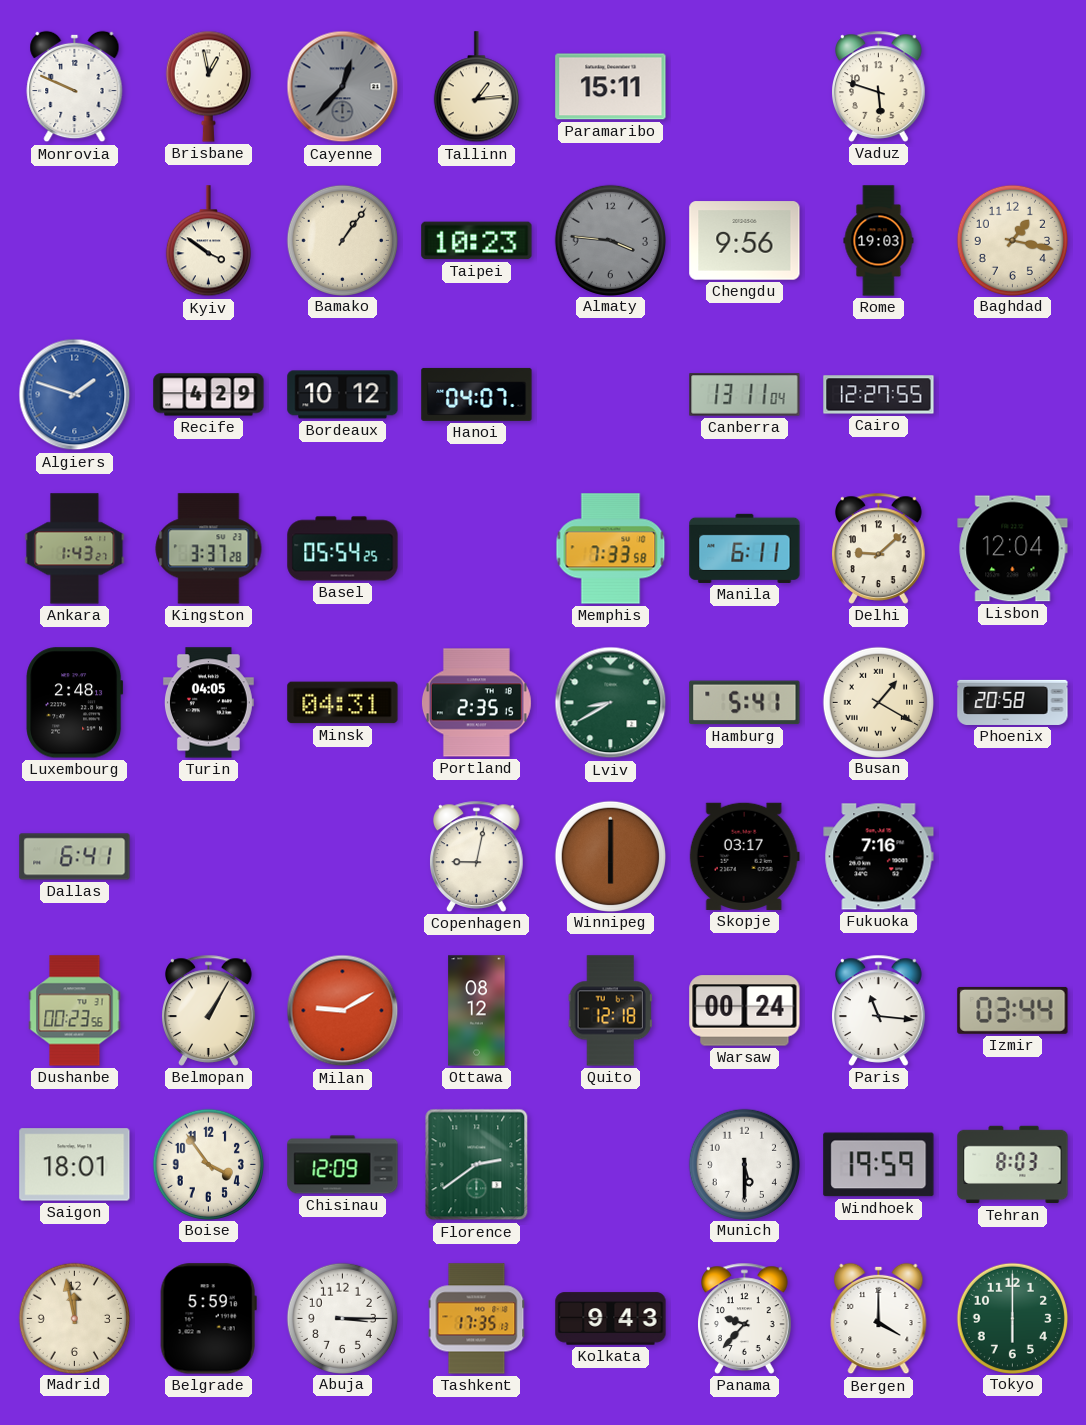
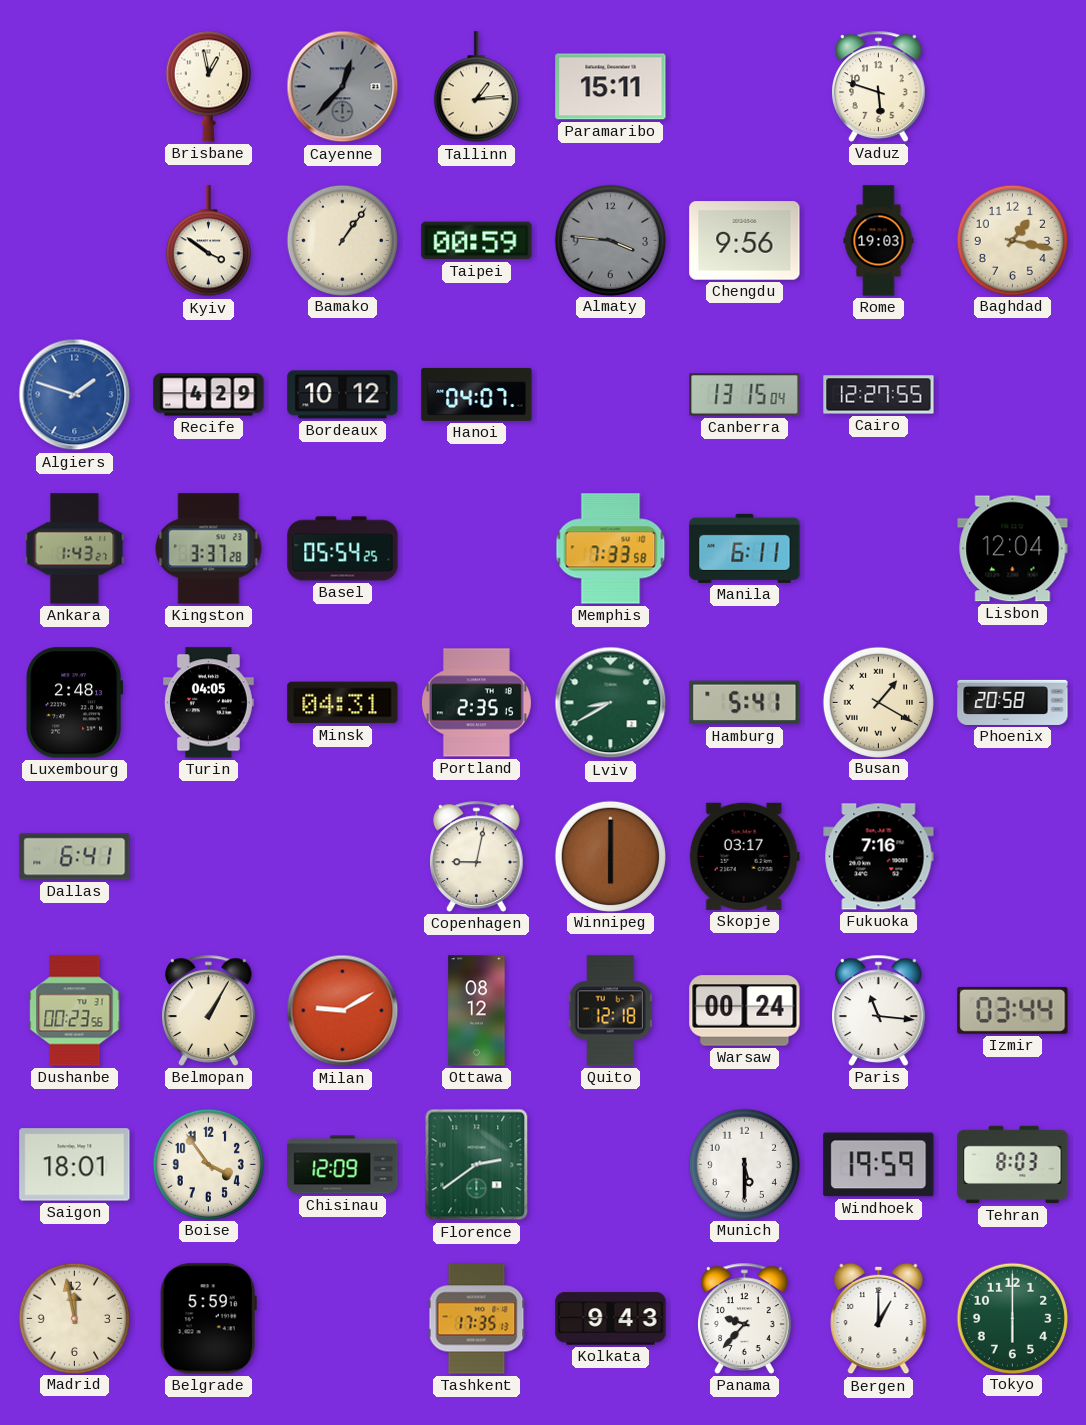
Monrovia: 9:49 -> none
Taipei: 10:23 -> 00:59
Canberra: 13:11 -> 13:15
Delhi: 9:08 -> none
Abuja: 3:15 -> none
Bergen: 4:00 -> 1:00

- [SHORT PROBLEM]: Copy out every line of the listing above word for word, leaving out the pictures.

- [FULL RESPONSE]:
Monrovia: 9:49 -> none
Taipei: 10:23 -> 00:59
Canberra: 13:11 -> 13:15
Delhi: 9:08 -> none
Abuja: 3:15 -> none
Bergen: 4:00 -> 1:00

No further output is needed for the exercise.